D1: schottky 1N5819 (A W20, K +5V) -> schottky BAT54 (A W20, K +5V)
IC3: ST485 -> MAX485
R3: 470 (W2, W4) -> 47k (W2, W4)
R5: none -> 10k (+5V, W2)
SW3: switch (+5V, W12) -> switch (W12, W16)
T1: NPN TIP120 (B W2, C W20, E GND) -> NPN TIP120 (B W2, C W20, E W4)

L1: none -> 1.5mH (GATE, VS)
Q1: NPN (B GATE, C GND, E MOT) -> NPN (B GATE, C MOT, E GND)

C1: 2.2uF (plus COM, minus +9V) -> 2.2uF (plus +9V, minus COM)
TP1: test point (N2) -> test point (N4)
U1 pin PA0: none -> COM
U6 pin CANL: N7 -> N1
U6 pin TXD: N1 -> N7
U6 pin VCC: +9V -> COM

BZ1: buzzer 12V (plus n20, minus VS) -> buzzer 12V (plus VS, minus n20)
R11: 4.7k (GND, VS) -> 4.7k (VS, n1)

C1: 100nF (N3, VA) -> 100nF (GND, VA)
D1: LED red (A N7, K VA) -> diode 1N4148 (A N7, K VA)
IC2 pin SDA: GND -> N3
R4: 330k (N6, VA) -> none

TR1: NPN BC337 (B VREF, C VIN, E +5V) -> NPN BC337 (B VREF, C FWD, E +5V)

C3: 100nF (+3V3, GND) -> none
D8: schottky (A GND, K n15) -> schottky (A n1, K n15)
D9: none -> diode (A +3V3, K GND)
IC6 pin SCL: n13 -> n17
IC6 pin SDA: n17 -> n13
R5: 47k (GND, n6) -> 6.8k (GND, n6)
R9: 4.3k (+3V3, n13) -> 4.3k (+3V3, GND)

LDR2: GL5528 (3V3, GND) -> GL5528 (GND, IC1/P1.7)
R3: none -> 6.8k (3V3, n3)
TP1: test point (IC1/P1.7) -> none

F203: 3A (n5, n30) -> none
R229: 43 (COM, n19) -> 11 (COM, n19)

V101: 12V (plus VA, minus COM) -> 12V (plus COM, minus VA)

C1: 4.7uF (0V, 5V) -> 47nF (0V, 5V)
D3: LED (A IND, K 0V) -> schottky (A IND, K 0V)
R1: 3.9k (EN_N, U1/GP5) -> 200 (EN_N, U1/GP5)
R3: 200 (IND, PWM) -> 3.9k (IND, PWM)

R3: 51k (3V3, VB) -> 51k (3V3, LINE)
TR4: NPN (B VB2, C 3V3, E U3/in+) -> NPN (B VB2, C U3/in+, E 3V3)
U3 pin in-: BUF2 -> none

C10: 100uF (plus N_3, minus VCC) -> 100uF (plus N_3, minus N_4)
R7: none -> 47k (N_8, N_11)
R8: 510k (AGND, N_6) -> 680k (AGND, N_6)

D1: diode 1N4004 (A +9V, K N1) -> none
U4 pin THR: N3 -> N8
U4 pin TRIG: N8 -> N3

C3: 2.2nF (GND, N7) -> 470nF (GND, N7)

• What you are asked to do
Exactly as they stand in the records above, print the lines from the one containing "IC6 pin SDA: n17 -> n13" through the final line, inclusive.

• Answer space
IC6 pin SDA: n17 -> n13
R5: 47k (GND, n6) -> 6.8k (GND, n6)
R9: 4.3k (+3V3, n13) -> 4.3k (+3V3, GND)

LDR2: GL5528 (3V3, GND) -> GL5528 (GND, IC1/P1.7)
R3: none -> 6.8k (3V3, n3)
TP1: test point (IC1/P1.7) -> none

F203: 3A (n5, n30) -> none
R229: 43 (COM, n19) -> 11 (COM, n19)

V101: 12V (plus VA, minus COM) -> 12V (plus COM, minus VA)

C1: 4.7uF (0V, 5V) -> 47nF (0V, 5V)
D3: LED (A IND, K 0V) -> schottky (A IND, K 0V)
R1: 3.9k (EN_N, U1/GP5) -> 200 (EN_N, U1/GP5)
R3: 200 (IND, PWM) -> 3.9k (IND, PWM)

R3: 51k (3V3, VB) -> 51k (3V3, LINE)
TR4: NPN (B VB2, C 3V3, E U3/in+) -> NPN (B VB2, C U3/in+, E 3V3)
U3 pin in-: BUF2 -> none

C10: 100uF (plus N_3, minus VCC) -> 100uF (plus N_3, minus N_4)
R7: none -> 47k (N_8, N_11)
R8: 510k (AGND, N_6) -> 680k (AGND, N_6)

D1: diode 1N4004 (A +9V, K N1) -> none
U4 pin THR: N3 -> N8
U4 pin TRIG: N8 -> N3

C3: 2.2nF (GND, N7) -> 470nF (GND, N7)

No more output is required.